Listed records |
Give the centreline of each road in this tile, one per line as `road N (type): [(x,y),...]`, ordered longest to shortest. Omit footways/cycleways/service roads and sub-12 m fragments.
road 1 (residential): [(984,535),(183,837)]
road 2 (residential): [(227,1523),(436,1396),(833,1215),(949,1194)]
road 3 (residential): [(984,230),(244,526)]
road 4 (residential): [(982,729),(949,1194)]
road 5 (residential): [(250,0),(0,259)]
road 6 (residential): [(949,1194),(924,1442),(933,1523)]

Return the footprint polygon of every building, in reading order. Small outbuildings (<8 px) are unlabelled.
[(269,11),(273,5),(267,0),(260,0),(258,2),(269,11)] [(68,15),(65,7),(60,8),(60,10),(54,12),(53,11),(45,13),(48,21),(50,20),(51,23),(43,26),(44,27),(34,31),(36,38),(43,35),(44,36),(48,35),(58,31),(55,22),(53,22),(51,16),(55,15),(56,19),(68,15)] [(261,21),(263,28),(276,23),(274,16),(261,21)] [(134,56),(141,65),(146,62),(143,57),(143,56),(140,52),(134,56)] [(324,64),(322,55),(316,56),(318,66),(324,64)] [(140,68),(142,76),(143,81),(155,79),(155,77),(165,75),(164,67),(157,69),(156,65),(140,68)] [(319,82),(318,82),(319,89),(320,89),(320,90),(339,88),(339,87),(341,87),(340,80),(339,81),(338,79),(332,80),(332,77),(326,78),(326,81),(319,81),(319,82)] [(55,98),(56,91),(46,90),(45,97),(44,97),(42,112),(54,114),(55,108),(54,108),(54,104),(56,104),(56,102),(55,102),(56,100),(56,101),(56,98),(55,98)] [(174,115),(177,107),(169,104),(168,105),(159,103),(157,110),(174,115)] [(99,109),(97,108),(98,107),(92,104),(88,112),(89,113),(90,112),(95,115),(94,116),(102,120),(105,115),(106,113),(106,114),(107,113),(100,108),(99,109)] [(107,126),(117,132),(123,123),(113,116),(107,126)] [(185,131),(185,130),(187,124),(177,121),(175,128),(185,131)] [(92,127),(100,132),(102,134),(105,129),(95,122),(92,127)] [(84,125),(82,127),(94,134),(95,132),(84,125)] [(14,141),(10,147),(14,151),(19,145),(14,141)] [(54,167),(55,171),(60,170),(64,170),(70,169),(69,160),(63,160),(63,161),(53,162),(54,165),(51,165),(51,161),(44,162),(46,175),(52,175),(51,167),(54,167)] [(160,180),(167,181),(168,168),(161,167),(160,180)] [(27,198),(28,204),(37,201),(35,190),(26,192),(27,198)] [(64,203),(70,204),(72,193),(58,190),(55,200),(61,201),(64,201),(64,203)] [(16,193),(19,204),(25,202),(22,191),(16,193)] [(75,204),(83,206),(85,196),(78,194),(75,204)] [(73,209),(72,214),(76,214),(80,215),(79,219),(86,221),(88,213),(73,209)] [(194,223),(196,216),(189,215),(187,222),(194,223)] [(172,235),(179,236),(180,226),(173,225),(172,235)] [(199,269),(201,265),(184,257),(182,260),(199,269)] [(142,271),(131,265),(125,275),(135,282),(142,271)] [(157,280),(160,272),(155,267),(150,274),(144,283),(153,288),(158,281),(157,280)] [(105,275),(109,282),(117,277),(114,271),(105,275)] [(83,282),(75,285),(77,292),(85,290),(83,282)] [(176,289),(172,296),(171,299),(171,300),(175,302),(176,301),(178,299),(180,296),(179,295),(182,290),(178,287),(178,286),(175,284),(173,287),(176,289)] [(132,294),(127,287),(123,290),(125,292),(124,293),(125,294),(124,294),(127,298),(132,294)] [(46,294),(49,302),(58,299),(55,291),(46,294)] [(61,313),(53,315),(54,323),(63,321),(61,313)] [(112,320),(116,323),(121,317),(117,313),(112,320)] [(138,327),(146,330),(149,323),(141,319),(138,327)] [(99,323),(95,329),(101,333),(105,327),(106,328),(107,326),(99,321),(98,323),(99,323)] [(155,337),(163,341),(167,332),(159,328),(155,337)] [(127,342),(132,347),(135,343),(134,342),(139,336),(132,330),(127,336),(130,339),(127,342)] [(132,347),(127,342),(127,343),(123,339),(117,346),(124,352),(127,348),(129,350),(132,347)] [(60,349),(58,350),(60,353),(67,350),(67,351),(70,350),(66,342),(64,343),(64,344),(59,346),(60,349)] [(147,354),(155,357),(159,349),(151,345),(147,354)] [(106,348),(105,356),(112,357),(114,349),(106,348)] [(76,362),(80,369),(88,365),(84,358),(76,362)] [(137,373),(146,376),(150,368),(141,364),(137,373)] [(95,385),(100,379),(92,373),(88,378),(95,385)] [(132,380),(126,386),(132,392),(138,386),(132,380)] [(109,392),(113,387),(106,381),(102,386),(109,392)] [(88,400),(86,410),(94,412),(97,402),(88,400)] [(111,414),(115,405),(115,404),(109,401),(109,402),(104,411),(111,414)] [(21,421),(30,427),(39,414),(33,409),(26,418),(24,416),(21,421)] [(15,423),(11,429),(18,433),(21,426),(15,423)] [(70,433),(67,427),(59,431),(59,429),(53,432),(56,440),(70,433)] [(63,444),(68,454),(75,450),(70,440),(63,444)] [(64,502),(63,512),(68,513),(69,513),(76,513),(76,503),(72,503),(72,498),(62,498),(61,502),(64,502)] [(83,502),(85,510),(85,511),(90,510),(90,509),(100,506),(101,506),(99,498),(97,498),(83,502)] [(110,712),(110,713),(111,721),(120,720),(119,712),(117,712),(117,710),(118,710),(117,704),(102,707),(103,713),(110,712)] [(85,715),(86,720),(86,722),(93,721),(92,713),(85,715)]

Problem to work on | Find the word "residential" in the material, then list each line that holds it.

Answer to this problem |
road 1 (residential): [(984,535),(183,837)]
road 2 (residential): [(227,1523),(436,1396),(833,1215),(949,1194)]
road 3 (residential): [(984,230),(244,526)]
road 4 (residential): [(982,729),(949,1194)]
road 5 (residential): [(250,0),(0,259)]
road 6 (residential): [(949,1194),(924,1442),(933,1523)]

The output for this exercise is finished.